**МАТЕРИАЛ ЗАДАНИЯ**
•••••

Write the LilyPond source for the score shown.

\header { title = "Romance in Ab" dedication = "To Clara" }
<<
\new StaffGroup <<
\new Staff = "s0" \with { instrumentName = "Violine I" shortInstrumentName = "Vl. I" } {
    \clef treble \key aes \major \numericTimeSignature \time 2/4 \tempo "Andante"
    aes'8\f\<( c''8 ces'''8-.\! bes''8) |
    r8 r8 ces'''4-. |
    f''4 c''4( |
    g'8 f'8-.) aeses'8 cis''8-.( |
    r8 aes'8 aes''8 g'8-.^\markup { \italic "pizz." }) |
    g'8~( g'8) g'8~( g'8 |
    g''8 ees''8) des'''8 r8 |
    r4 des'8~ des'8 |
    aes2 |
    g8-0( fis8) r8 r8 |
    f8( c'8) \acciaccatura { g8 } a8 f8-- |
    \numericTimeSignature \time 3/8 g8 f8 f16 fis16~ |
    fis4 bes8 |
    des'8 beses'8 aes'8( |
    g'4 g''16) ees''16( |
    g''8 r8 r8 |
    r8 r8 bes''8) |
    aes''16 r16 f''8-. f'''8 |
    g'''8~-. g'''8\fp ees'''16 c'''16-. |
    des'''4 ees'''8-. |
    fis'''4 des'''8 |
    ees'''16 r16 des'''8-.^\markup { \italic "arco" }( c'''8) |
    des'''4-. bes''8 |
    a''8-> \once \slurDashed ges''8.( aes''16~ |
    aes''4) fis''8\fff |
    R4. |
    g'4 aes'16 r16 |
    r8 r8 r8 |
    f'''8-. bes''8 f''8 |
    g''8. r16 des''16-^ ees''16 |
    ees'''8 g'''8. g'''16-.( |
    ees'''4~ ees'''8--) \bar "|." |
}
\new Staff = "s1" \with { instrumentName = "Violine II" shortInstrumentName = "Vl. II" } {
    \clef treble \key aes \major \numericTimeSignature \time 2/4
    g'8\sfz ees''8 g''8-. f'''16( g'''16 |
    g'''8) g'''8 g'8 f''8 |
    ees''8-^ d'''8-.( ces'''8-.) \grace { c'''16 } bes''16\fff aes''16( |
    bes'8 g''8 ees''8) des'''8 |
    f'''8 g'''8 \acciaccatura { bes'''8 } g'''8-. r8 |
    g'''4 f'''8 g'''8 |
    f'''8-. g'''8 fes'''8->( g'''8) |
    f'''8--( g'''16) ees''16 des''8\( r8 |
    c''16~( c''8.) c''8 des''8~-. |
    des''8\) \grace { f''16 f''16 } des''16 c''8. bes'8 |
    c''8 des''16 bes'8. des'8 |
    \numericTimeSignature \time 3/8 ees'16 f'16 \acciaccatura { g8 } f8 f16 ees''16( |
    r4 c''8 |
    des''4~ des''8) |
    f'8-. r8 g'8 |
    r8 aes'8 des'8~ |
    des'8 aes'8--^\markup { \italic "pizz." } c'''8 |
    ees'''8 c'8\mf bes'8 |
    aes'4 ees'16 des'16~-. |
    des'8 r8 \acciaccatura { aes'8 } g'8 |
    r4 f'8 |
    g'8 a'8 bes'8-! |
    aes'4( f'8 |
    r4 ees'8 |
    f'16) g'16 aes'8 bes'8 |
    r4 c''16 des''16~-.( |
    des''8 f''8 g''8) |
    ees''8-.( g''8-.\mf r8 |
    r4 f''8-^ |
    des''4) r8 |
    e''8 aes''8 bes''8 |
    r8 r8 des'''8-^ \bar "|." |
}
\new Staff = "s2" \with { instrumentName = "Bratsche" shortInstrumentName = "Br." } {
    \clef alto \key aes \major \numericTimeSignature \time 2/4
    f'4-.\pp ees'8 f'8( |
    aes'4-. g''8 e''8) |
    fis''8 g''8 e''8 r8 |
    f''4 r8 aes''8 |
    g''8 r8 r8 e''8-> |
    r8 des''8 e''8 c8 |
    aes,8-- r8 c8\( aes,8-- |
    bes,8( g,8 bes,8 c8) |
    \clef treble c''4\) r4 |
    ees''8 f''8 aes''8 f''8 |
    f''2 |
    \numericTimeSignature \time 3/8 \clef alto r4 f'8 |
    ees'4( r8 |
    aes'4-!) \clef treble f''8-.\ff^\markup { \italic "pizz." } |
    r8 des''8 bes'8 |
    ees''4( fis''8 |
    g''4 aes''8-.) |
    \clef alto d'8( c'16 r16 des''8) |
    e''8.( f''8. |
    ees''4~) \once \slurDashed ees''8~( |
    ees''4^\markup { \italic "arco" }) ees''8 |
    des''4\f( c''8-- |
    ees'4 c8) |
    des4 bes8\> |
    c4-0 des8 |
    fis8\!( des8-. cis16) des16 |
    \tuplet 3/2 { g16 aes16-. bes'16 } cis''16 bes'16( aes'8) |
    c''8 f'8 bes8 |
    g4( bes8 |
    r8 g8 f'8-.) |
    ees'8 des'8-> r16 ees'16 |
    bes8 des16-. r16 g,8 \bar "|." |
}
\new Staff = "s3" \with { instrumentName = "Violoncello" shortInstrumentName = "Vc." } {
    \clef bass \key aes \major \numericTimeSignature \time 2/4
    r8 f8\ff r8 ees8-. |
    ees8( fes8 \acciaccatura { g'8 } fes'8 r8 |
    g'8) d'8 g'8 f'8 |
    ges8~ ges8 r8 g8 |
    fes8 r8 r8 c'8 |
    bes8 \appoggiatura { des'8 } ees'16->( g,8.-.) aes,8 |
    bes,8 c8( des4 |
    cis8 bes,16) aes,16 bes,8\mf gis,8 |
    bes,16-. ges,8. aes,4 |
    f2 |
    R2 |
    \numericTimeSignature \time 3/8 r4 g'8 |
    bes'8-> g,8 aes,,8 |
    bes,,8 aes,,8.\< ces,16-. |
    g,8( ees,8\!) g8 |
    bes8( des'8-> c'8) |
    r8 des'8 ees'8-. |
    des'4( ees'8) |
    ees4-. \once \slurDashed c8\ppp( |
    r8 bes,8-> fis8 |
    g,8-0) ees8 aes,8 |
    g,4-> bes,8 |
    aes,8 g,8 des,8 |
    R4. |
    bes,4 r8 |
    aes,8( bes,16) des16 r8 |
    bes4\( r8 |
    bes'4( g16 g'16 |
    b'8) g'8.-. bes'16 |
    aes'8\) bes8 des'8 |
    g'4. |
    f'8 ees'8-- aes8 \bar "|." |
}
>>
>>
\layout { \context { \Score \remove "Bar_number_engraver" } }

•••••

**УСЛОВИЕ ЗАДАНИЯ**
Найдите в записях выше все строки, содержащие слово «acciaccatura», и перепишите каждую из них. Учитывайте регистр букв.

**ОТВЕТ К ЗАДАНИЮ**
    f8( c'8) \acciaccatura { g8 } a8 f8-- |
    f'''8 g'''8 \acciaccatura { bes'''8 } g'''8-. r8 |
    \numericTimeSignature \time 3/8 ees'16 f'16 \acciaccatura { g8 } f8 f16 ees''16( |
    des'8 r8 \acciaccatura { aes'8 } g'8 |
    ees8( fes8 \acciaccatura { g'8 } fes'8 r8 |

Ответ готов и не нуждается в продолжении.